Task goal:
Your answer should be the lines below from the one holding "(519, 286) = (520, 258): orange" through the one holding "(709, 358) = (590, 120): none -> red carton", copied exactly and with nothing else.

Materials provided:
[Start of Attachment]

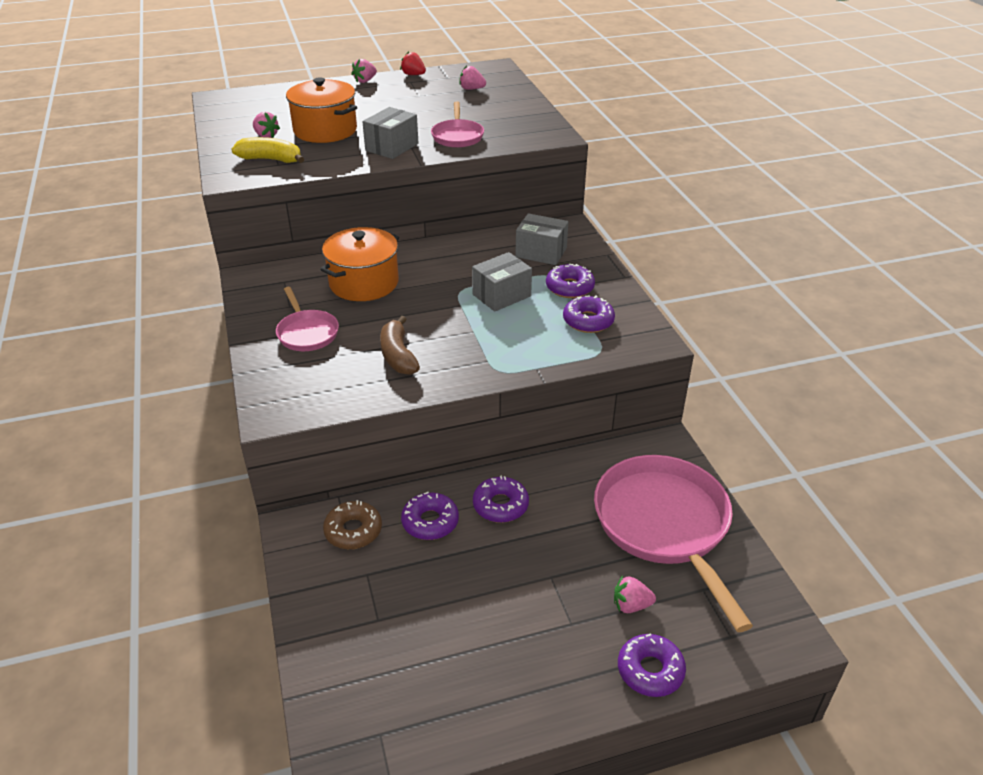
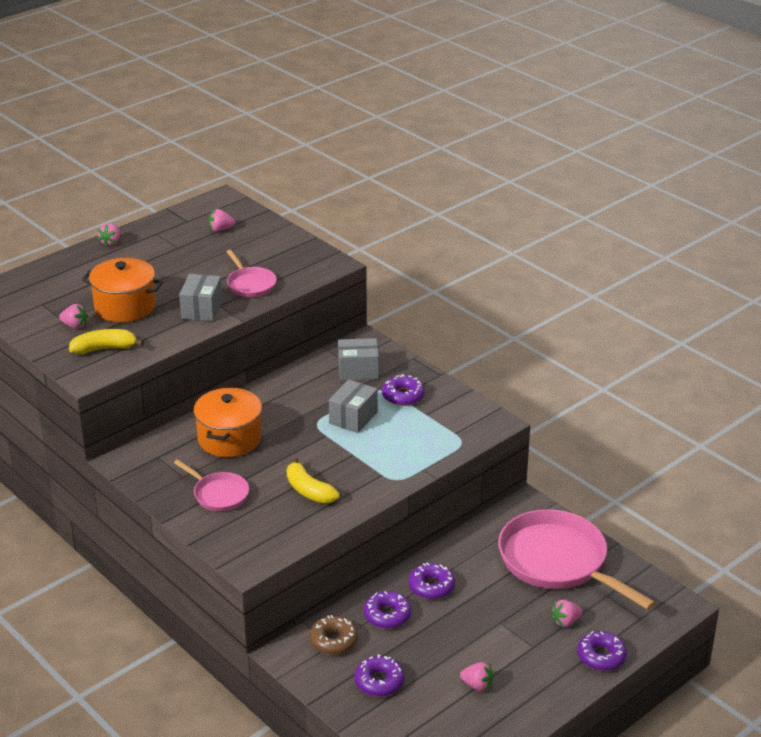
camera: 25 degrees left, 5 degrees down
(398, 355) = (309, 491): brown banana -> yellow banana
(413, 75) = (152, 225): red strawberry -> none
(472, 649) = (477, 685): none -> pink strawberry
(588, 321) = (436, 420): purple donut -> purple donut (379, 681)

[End of Attachment]
[Start of Attachment]

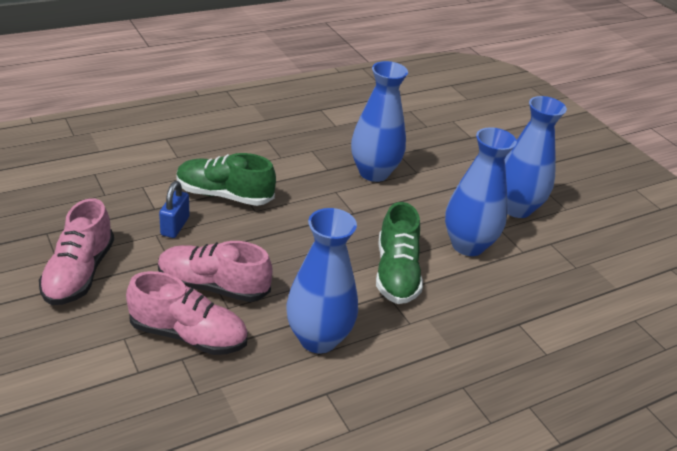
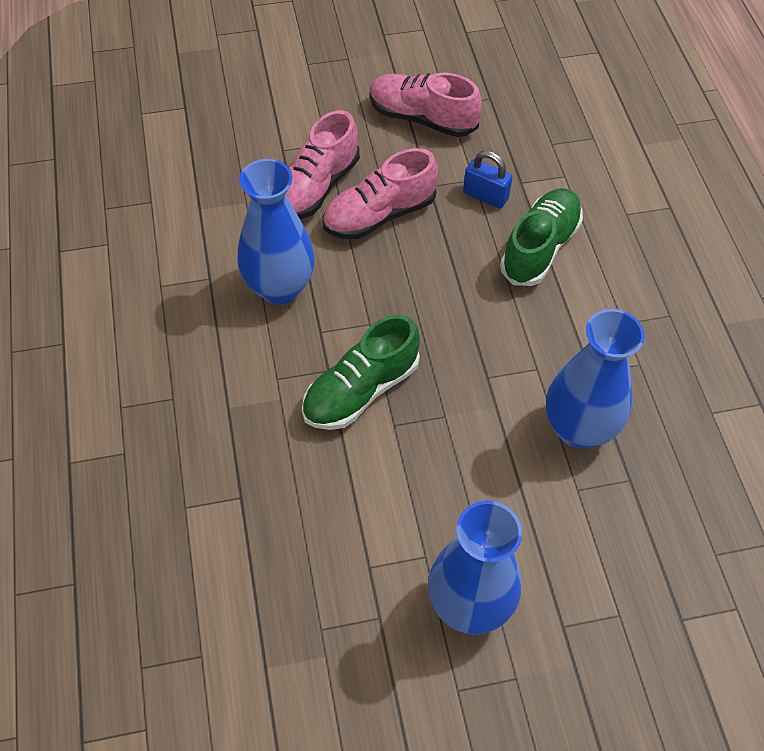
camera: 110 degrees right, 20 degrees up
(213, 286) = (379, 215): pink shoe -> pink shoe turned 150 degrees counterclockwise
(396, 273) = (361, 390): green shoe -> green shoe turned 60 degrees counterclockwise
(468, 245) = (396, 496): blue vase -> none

[End of Attachment]
[Start of Attachment]

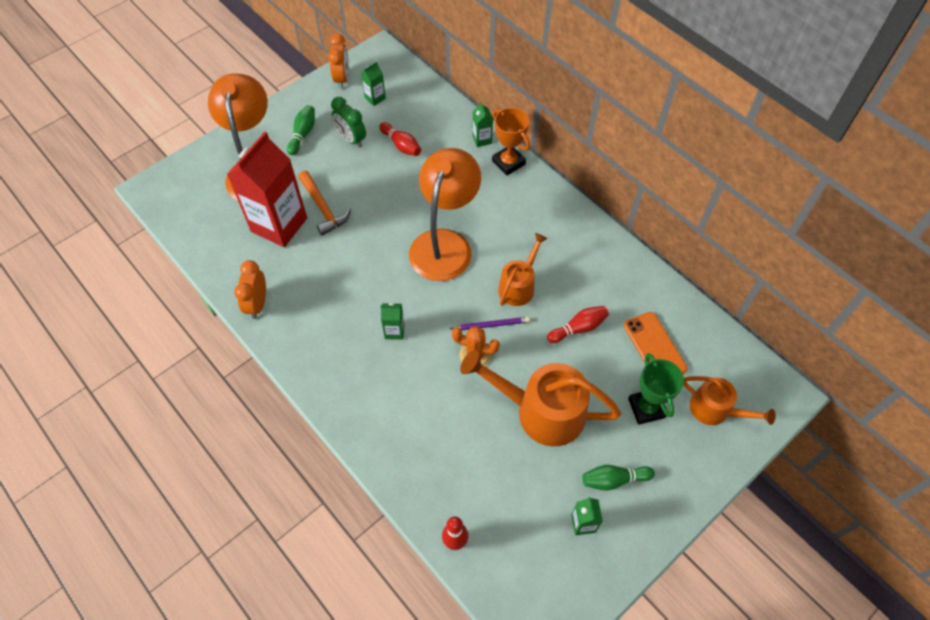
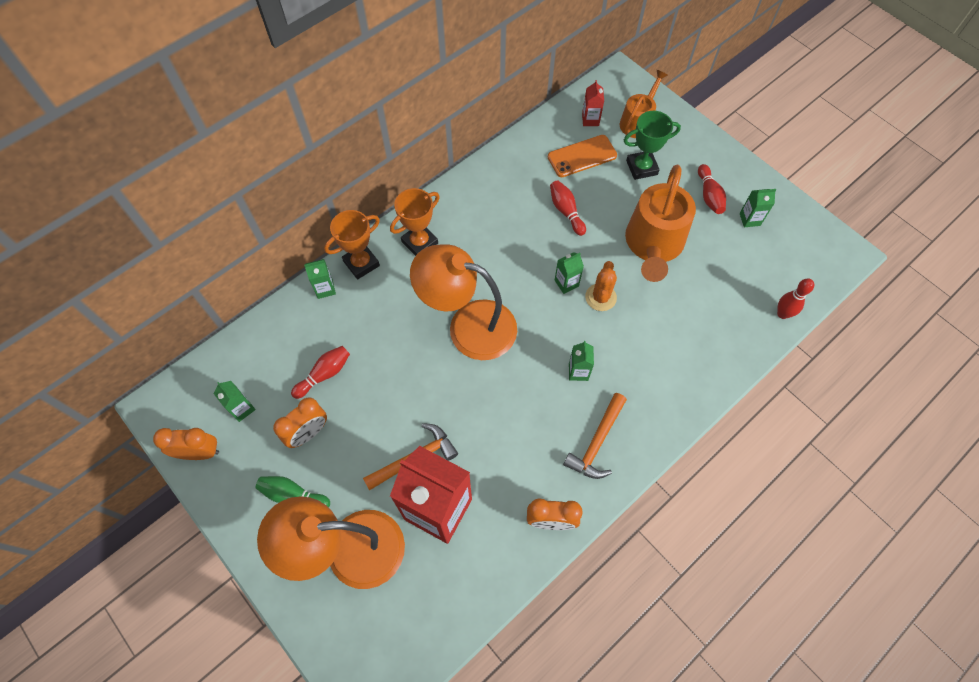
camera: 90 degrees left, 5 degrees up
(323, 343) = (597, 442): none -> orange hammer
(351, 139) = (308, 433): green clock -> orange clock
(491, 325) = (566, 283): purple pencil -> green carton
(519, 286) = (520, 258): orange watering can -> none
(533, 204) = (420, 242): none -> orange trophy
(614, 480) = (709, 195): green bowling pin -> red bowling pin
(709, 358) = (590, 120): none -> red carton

[End of Attachment]

Answer area:
(519, 286) = (520, 258): orange watering can -> none
(533, 204) = (420, 242): none -> orange trophy
(614, 480) = (709, 195): green bowling pin -> red bowling pin
(709, 358) = (590, 120): none -> red carton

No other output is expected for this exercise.